What you need to do: Transcribe everything in the records exactly. Skip the images.

Supplied data:
*** Block opens ***
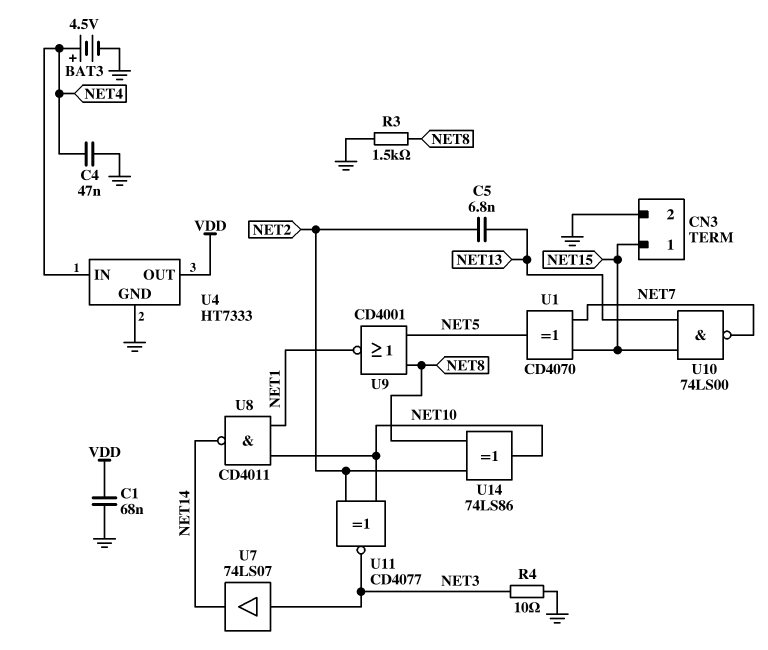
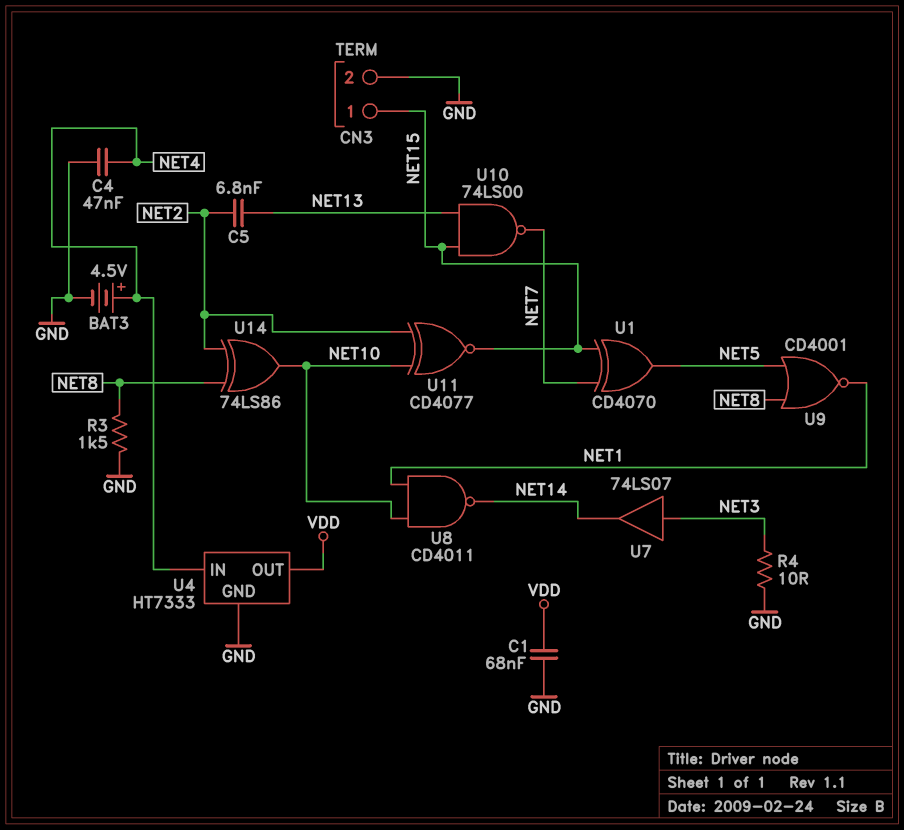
U11: XNOR CD4077 (in NET2, in NET10, out NET3) -> XNOR CD4077 (in NET2, in NET10, out NET15)

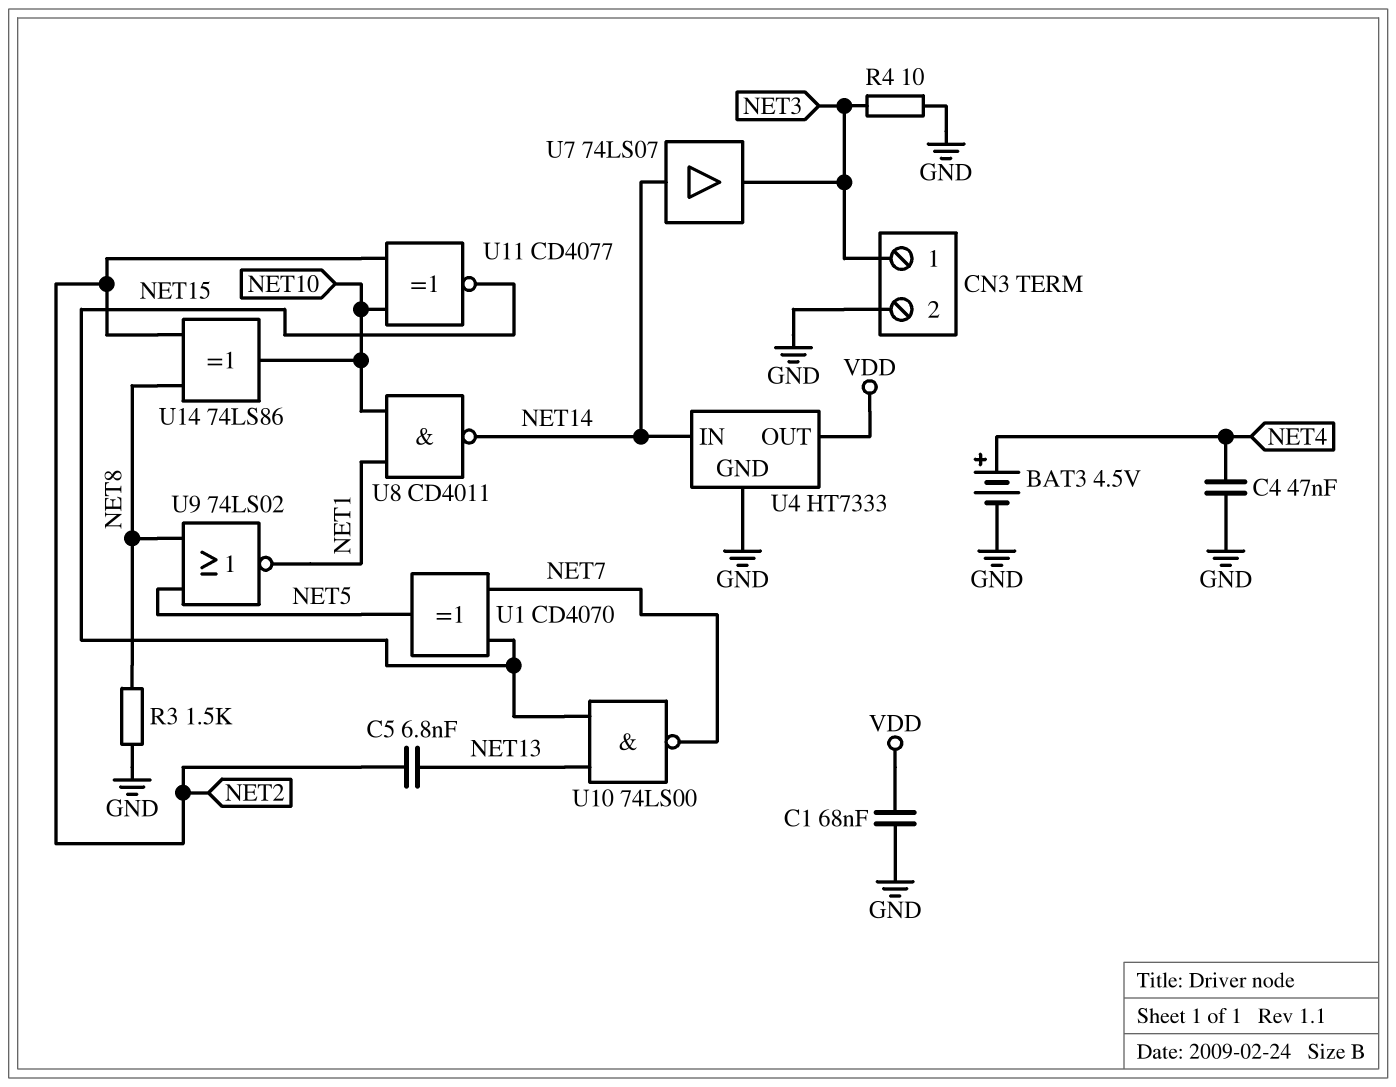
CN3 pin 1: NET15 -> NET3
U4 pin IN: NET4 -> NET14
U7: buffer 74LS07 (in NET3, out NET14) -> buffer 74LS07 (in NET14, out NET3)
U9: NOR CD4001 (in NET5, in NET8, out NET1) -> NOR 74LS02 (in NET5, in NET8, out NET1)

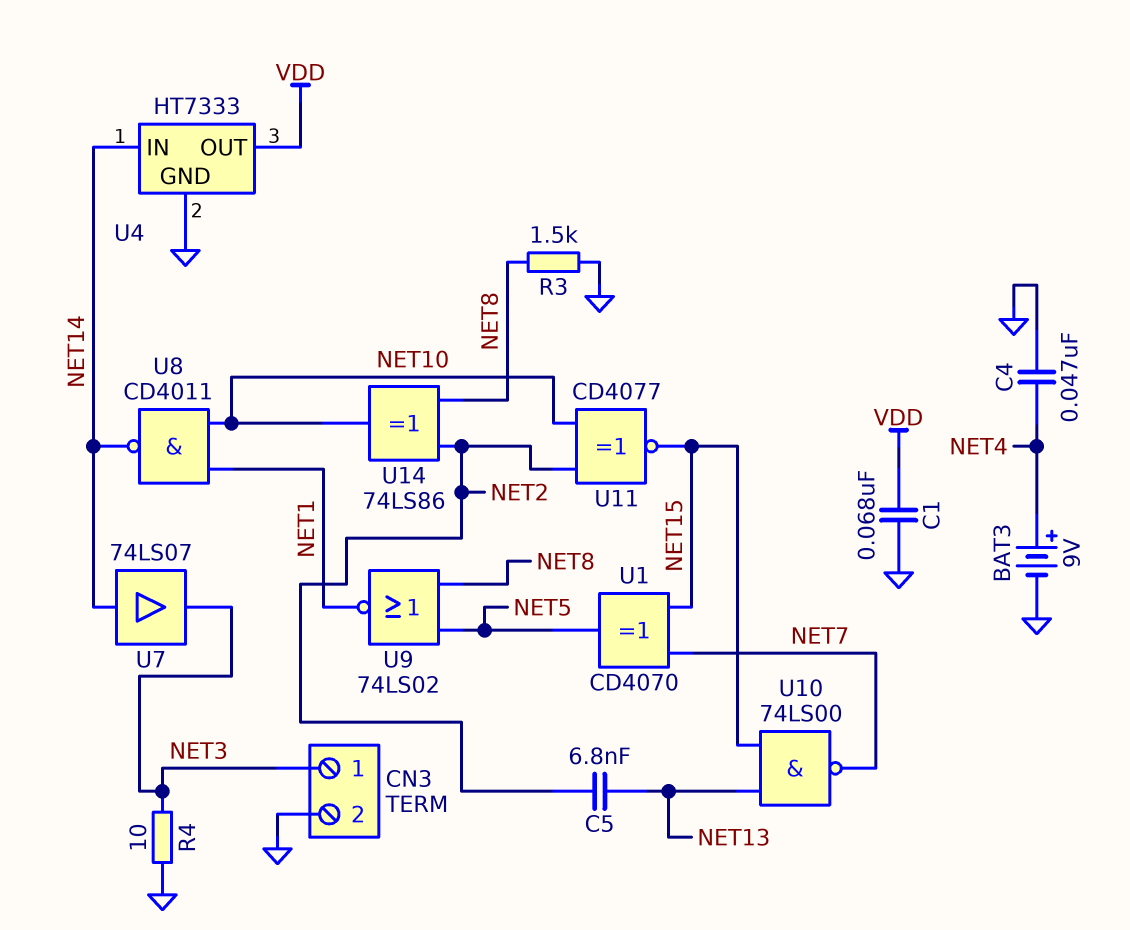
BAT3: 4.5V (plus NET4, minus GND) -> 9V (plus NET4, minus GND)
*** Block closes ***
Solution to the problem:
U11: XNOR CD4077 (in NET2, in NET10, out NET3) -> XNOR CD4077 (in NET2, in NET10, out NET15)

CN3 pin 1: NET15 -> NET3
U4 pin IN: NET4 -> NET14
U7: buffer 74LS07 (in NET3, out NET14) -> buffer 74LS07 (in NET14, out NET3)
U9: NOR CD4001 (in NET5, in NET8, out NET1) -> NOR 74LS02 (in NET5, in NET8, out NET1)

BAT3: 4.5V (plus NET4, minus GND) -> 9V (plus NET4, minus GND)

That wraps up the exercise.